─── Excerpted data
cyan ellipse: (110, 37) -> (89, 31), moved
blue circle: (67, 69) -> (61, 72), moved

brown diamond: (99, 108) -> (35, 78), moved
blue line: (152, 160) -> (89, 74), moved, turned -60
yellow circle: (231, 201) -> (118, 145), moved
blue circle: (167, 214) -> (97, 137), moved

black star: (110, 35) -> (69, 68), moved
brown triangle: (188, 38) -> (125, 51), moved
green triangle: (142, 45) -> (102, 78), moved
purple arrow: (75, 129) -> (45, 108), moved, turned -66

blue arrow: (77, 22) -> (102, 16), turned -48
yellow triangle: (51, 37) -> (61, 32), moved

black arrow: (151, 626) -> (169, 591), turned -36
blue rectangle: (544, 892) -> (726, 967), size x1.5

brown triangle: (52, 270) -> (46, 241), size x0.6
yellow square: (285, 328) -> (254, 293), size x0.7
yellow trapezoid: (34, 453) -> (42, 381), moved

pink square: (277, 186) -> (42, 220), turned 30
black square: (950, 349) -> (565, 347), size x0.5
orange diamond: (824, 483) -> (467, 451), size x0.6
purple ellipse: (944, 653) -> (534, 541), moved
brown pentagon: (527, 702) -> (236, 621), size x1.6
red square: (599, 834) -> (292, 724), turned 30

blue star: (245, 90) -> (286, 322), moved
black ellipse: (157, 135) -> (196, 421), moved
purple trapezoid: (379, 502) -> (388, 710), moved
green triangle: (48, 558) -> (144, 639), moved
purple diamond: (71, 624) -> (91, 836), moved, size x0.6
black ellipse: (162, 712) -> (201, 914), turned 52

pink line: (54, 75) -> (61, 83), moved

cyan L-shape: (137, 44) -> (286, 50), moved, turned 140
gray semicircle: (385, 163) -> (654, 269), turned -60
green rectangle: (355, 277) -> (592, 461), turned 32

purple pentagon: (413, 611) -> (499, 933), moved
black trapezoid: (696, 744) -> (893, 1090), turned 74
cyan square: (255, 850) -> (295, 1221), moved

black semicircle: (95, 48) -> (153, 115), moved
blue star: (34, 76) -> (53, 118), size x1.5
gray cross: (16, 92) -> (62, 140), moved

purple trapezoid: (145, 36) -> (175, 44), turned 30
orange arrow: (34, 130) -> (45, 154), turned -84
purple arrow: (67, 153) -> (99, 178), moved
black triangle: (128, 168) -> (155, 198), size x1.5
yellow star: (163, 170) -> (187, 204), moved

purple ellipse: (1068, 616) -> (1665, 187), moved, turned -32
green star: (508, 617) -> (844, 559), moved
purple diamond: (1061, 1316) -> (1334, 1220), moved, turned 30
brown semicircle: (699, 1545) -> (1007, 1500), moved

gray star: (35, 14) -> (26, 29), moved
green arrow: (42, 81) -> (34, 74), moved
──────
How to complete this task – The answer must consist of every line from the entries above that contains the string "green".

Solution for this task –
green triangle: (142, 45) -> (102, 78), moved
green triangle: (48, 558) -> (144, 639), moved
green rectangle: (355, 277) -> (592, 461), turned 32
green star: (508, 617) -> (844, 559), moved
green arrow: (42, 81) -> (34, 74), moved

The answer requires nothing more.